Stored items
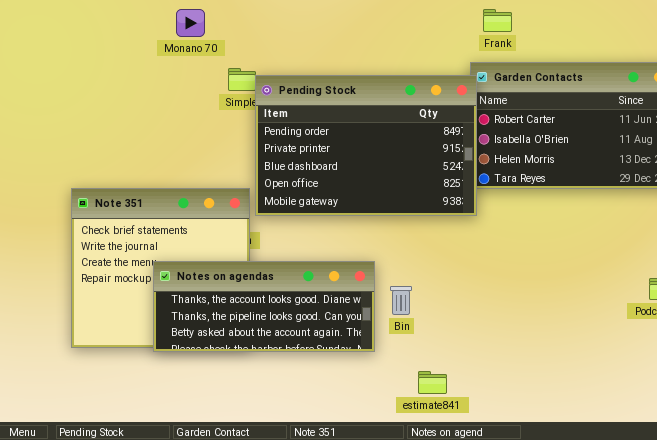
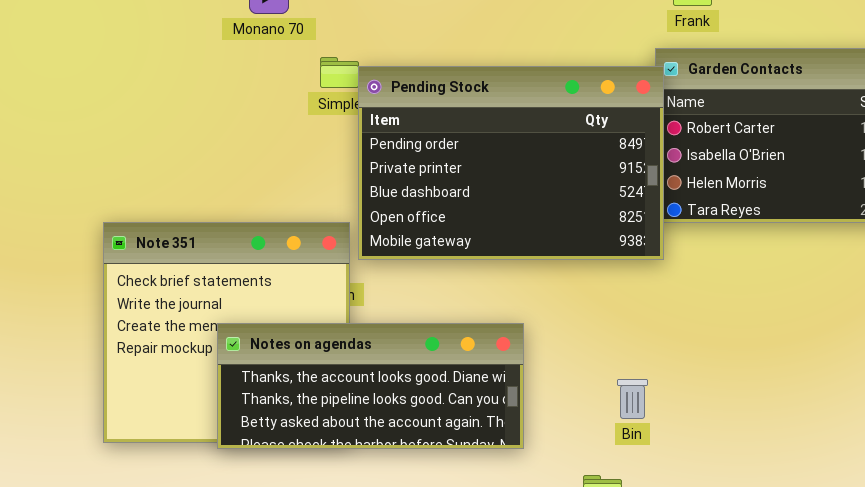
Bin: [390,286,412,315] -> [617,379,648,419], moved

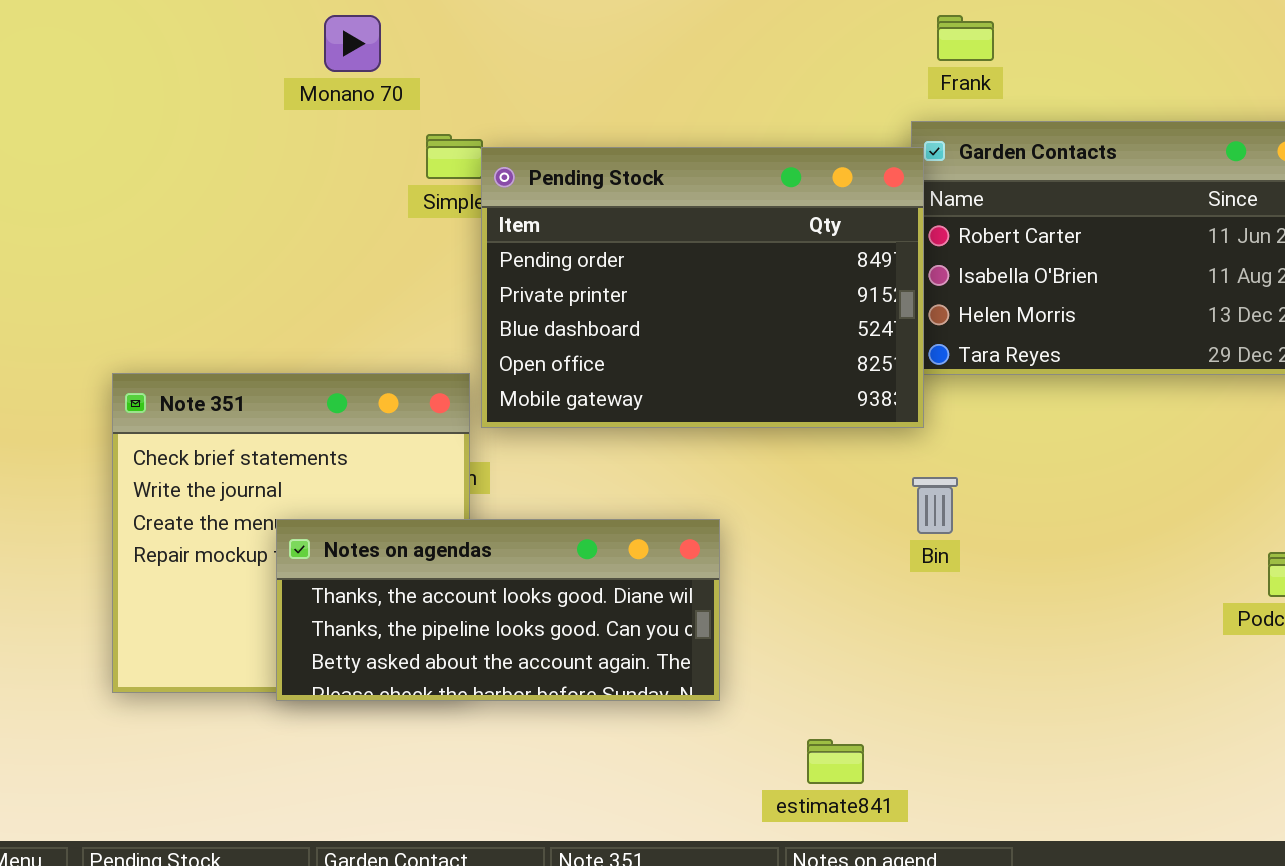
Bin: [617,379,648,419] -> [912,477,958,534], moved

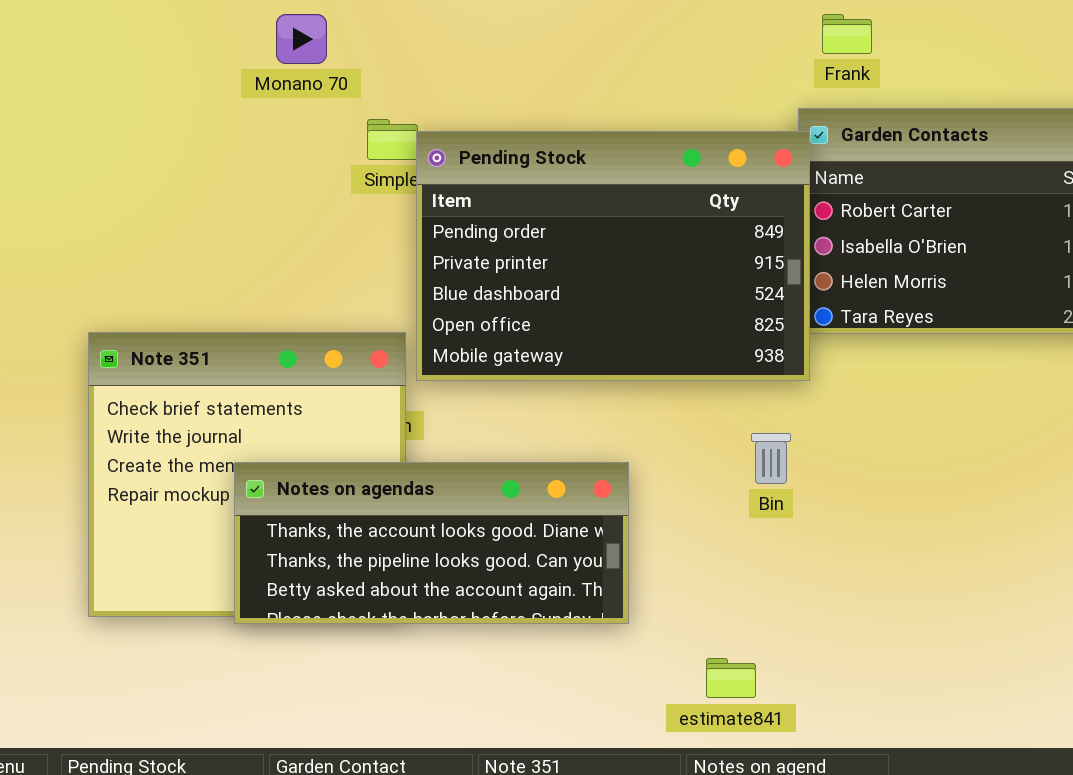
Bin: [912,477,958,534] -> [751,433,791,484], moved

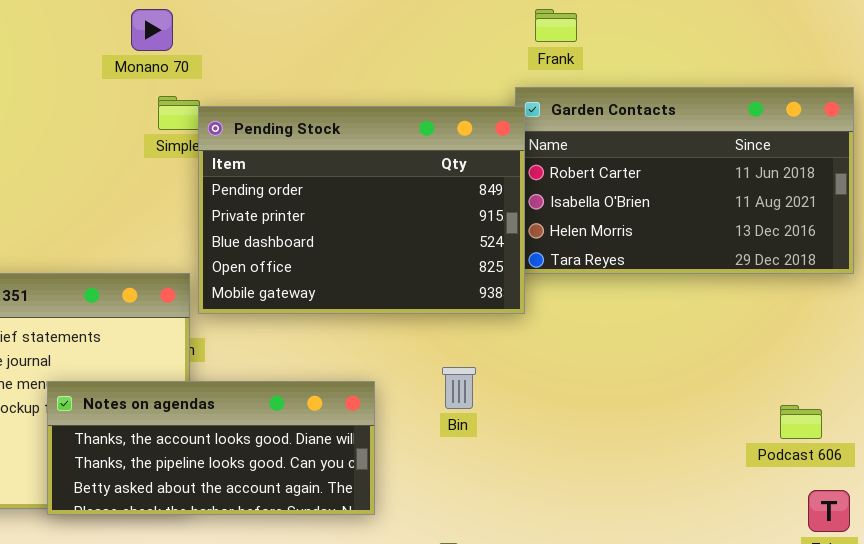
Monano 70: [276,14,327,64] -> [131,9,173,51], moved
Bin: [751,433,791,484] -> [442,367,476,409], moved

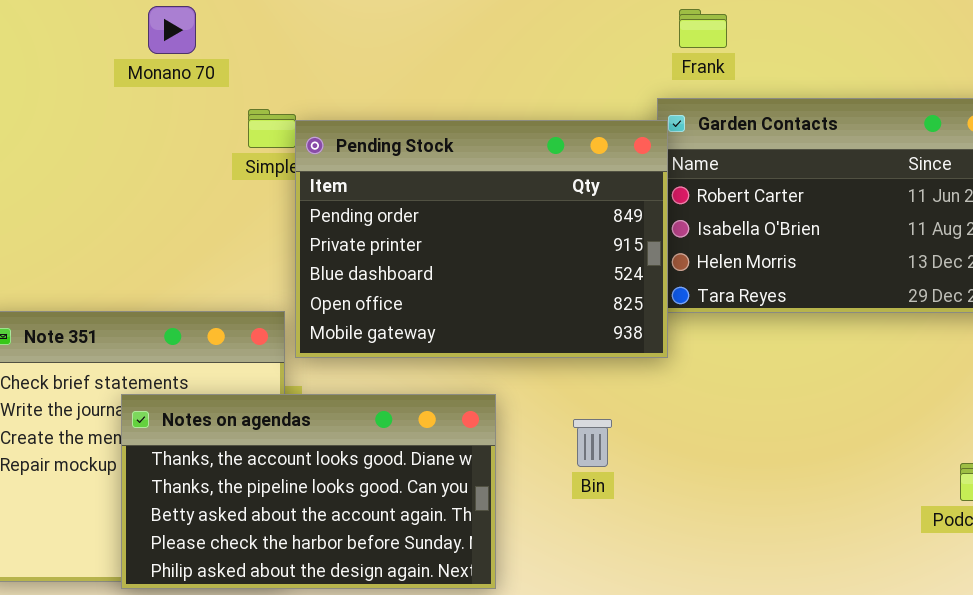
Monano 70: [131,9,173,51] -> [148,6,196,54], moved
Notes on agendas: [47,381,375,515] -> [121,394,496,589], resized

▸ **TASK TO COMPLETE**
Give again, exactly, the lines starting at the first entry above and ending at the line with "Bin: [751,433,791,484] ->"; please leave pictures out.

▸ **ANSWER SPACE**
Bin: [390,286,412,315] -> [617,379,648,419], moved

Bin: [617,379,648,419] -> [912,477,958,534], moved

Bin: [912,477,958,534] -> [751,433,791,484], moved

Monano 70: [276,14,327,64] -> [131,9,173,51], moved
Bin: [751,433,791,484] -> [442,367,476,409], moved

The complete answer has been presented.